Object state change records:
________________________________________
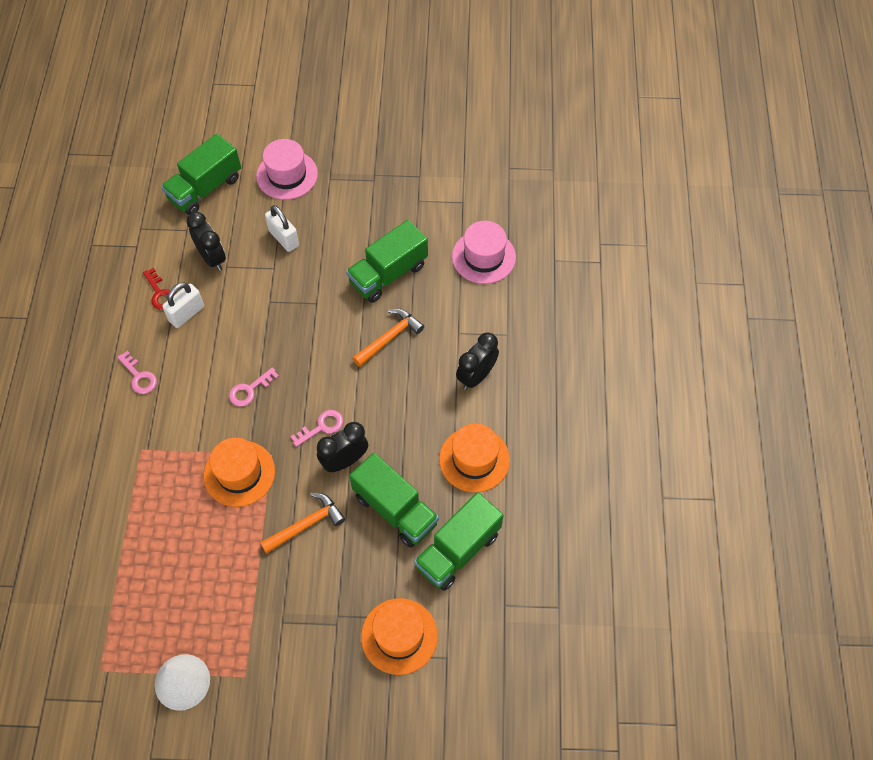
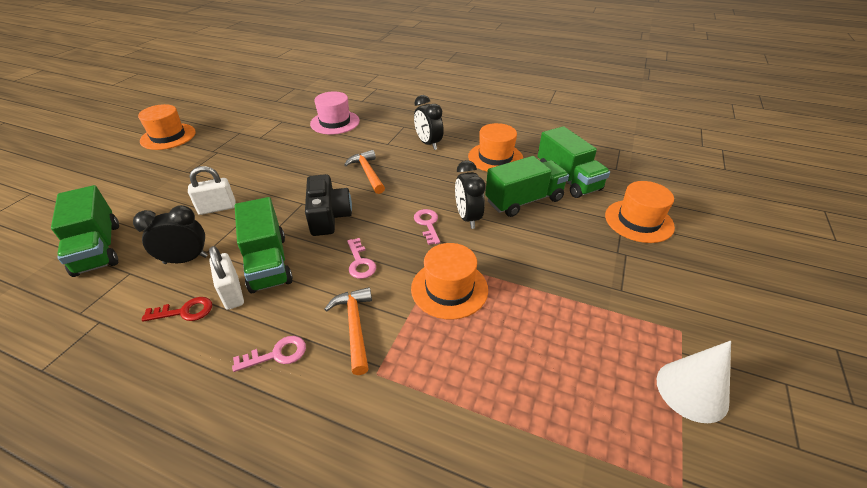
camera: 70 degrees left, 20 degrees down
pink hat [256,139,318,200] -> none
orange hammer [260,493,345,554] -> orange hammer moved to [324,287,372,375]
green truck [346,220,428,303] -> green truck moved to [235,197,293,293]
none -> orange hat [138,104,196,150]
none -> black camera [305,174,352,236]

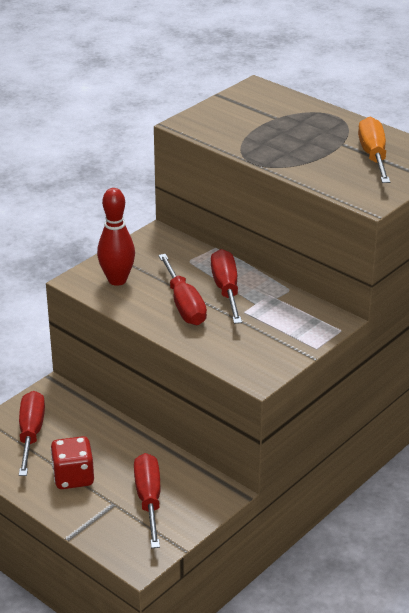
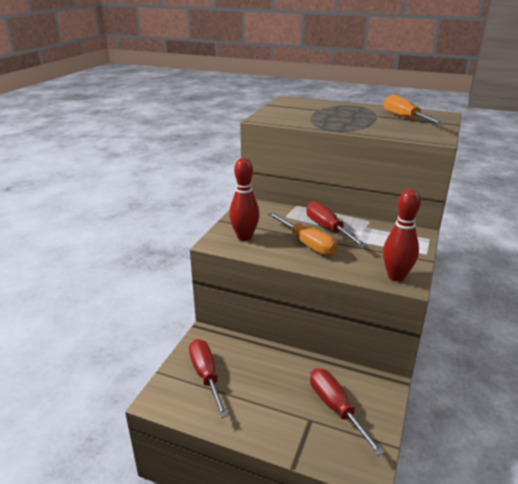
camera: 20 degrees left, 5 degrees down
red dice [50,436,94,489] -> none
red screwdriver [158,254,207,325] -> orange screwdriver [268,213,338,256]
none -> red bowling pin [383,189,421,281]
________________________________________
Description of the task -
Would you copy all of the data exactly? Keep the pictures out of it.

Exercise answer -
camera: 70 degrees left, 20 degrees down
pink hat [256,139,318,200] -> none
orange hammer [260,493,345,554] -> orange hammer moved to [324,287,372,375]
green truck [346,220,428,303] -> green truck moved to [235,197,293,293]
none -> orange hat [138,104,196,150]
none -> black camera [305,174,352,236]

camera: 20 degrees left, 5 degrees down
red dice [50,436,94,489] -> none
red screwdriver [158,254,207,325] -> orange screwdriver [268,213,338,256]
none -> red bowling pin [383,189,421,281]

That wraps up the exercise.